**Problem**
Full transcription, minus images: write out the listing below exactly as it appears.

**Collected material**
--- START ---

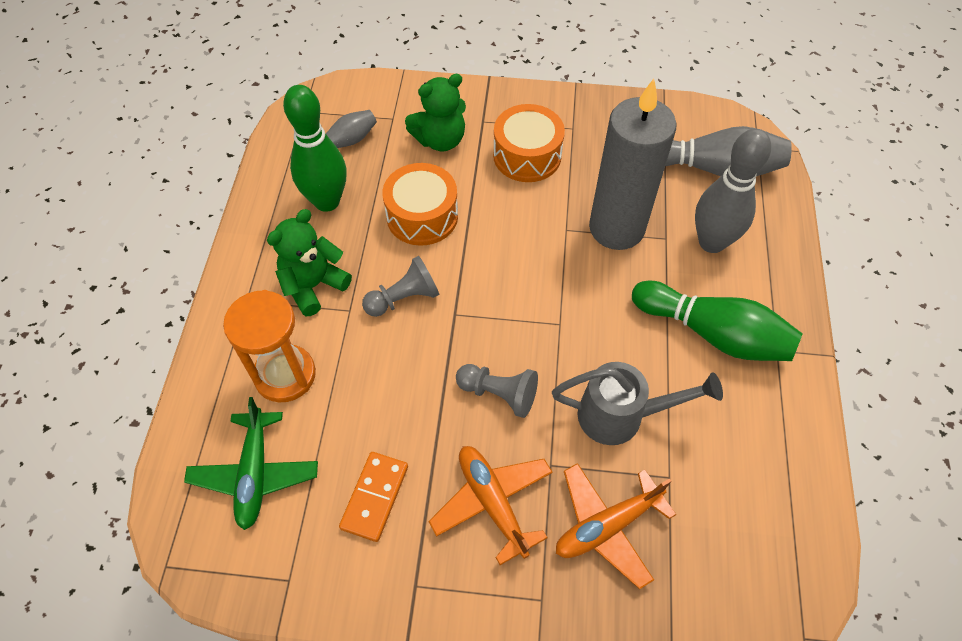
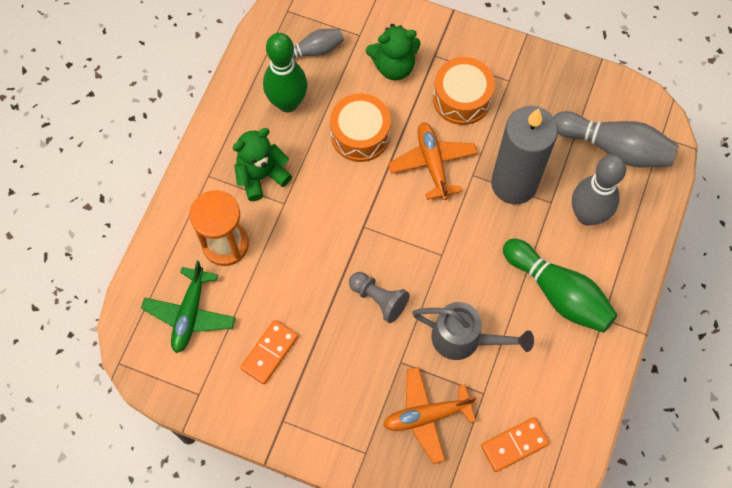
camera: 15 degrees right, 10 degrees up
grey pawn [362,256,439,317] -> none
orange plane [429,446,553,565] -> orange plane moved to [388,122,478,200]
none -> orange domino [481,417,549,472]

--- END ---

**Task result**
camera: 15 degrees right, 10 degrees up
grey pawn [362,256,439,317] -> none
orange plane [429,446,553,565] -> orange plane moved to [388,122,478,200]
none -> orange domino [481,417,549,472]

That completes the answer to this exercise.